• [Task requirements]
Only the lines from the beginning of the data below through the line containing "JOY3: PS2 -> KY-023" belong in the response, each copied exactly.

• [Dataset extract]
* * * * * * *

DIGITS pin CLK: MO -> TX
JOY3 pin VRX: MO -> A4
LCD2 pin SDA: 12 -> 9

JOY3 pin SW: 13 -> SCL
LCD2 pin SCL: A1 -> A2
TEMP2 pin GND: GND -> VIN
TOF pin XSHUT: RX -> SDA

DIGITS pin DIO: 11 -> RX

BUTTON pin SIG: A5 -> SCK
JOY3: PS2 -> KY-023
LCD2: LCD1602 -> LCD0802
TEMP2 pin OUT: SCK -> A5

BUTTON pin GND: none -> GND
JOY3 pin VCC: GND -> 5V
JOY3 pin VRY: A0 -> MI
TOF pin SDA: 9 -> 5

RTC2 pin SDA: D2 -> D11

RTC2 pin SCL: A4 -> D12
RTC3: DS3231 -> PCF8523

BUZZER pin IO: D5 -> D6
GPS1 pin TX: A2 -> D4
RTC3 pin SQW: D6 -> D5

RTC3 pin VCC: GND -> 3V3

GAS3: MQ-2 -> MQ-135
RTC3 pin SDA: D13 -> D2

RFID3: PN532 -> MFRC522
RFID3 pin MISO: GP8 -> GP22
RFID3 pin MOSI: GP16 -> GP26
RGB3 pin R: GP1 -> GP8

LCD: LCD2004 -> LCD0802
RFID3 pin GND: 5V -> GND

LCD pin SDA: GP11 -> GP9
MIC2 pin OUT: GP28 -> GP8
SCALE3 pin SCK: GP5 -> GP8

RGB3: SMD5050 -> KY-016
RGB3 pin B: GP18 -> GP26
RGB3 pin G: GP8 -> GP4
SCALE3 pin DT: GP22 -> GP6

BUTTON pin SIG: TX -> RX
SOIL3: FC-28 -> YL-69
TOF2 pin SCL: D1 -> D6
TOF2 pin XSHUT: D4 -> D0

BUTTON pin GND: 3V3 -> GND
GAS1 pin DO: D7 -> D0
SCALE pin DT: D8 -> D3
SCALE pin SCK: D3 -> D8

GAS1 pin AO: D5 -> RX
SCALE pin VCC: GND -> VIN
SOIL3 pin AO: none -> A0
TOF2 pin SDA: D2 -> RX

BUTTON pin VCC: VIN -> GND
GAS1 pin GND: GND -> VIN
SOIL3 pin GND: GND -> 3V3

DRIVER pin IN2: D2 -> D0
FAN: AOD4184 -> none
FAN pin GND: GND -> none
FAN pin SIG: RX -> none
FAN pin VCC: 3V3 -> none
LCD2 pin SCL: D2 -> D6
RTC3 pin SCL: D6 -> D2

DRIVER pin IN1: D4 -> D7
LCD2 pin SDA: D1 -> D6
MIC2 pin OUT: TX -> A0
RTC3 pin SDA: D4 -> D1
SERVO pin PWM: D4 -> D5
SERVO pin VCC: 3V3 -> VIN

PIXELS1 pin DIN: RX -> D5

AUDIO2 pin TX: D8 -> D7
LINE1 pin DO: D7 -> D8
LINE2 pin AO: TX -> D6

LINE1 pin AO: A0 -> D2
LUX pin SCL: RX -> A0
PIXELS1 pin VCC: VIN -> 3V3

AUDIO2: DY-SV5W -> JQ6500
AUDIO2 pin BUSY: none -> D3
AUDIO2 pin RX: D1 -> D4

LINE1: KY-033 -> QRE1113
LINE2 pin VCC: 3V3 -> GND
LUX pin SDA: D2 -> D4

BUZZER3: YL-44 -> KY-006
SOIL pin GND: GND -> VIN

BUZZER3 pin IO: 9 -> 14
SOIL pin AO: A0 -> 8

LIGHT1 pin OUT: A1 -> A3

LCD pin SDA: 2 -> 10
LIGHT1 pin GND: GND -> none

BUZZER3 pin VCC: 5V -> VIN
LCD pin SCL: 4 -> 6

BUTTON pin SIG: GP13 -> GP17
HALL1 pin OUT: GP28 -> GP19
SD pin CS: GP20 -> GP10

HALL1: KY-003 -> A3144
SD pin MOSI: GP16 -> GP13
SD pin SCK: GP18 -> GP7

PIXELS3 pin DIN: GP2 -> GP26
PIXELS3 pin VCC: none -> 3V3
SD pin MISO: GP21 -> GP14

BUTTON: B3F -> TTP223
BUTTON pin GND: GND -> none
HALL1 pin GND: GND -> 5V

* * * * * * *

• [Solution to this problem]
DIGITS pin CLK: MO -> TX
JOY3 pin VRX: MO -> A4
LCD2 pin SDA: 12 -> 9

JOY3 pin SW: 13 -> SCL
LCD2 pin SCL: A1 -> A2
TEMP2 pin GND: GND -> VIN
TOF pin XSHUT: RX -> SDA

DIGITS pin DIO: 11 -> RX

BUTTON pin SIG: A5 -> SCK
JOY3: PS2 -> KY-023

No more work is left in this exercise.